▸ **DATASET**
______________________________

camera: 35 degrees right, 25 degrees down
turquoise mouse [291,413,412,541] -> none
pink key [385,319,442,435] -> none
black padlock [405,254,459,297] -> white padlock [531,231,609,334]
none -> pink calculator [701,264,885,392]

______________________________

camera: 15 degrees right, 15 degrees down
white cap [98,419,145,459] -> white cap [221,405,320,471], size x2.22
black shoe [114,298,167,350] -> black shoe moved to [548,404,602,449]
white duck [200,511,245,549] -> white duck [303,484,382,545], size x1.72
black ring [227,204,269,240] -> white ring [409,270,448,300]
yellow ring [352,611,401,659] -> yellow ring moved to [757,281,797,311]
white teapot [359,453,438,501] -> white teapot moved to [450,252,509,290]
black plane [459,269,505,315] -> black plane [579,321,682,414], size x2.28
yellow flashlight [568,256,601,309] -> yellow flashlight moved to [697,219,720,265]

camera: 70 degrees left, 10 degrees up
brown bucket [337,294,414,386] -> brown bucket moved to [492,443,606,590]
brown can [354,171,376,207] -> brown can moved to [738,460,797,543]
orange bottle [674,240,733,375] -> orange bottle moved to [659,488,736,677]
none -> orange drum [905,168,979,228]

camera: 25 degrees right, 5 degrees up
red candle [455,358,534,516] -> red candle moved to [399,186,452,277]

______________________________

▸ **EXERCISE OBJECTIVE**
Write down again, exactly as given, only the lines above that fall from the line with "camera: 35 degrees right, 25 degrees down" to the line with "none -> pink calculator [701,264,885,392]", inclusive.

▸ **REPLY TO THE TASK**
camera: 35 degrees right, 25 degrees down
turquoise mouse [291,413,412,541] -> none
pink key [385,319,442,435] -> none
black padlock [405,254,459,297] -> white padlock [531,231,609,334]
none -> pink calculator [701,264,885,392]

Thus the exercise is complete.